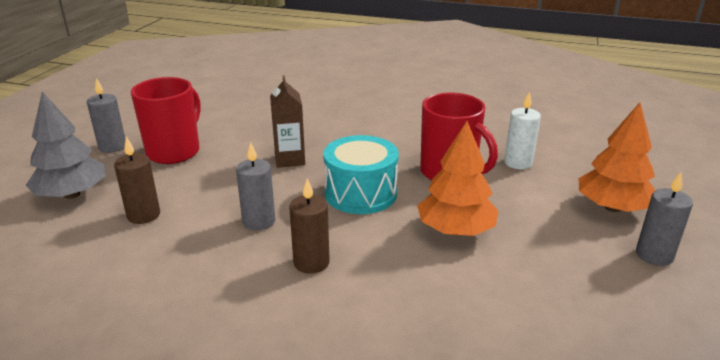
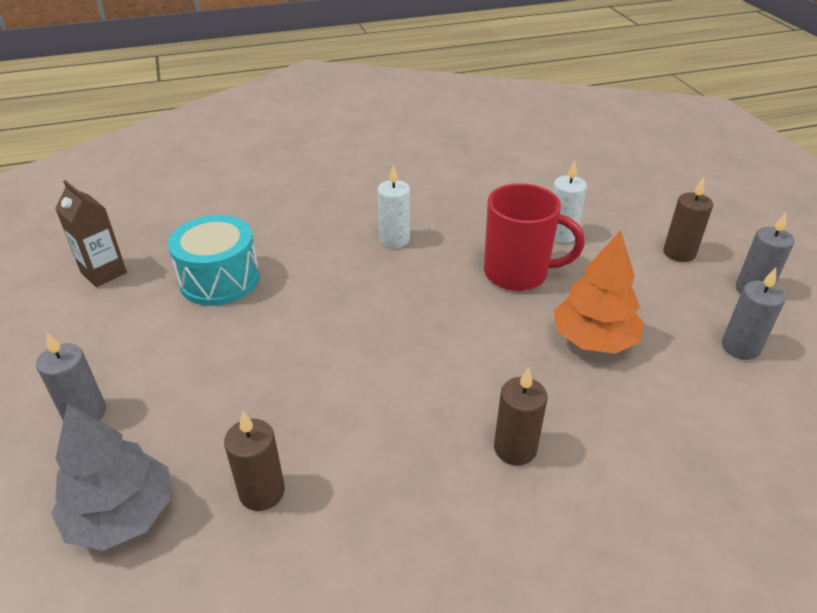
camera: 35 degrees left, 10 degrees up
(174, 151) = (186, 381): red mug -> none
(259, 221) = (405, 428): grey candle -> grey candle (740, 347)
(290, 159) = (342, 328): brown carton -> brown carton (104, 272)
(360, 193) = (465, 338): turquoise drum -> turquoise drum (219, 279)
(385, 127) = (394, 239): none -> white candle
(612, 207) = (679, 253): orange tree -> brown candle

Exercise goal:
If a line in the records contains the word "none", copy it.

Exercise output:
(174, 151) = (186, 381): red mug -> none
(385, 127) = (394, 239): none -> white candle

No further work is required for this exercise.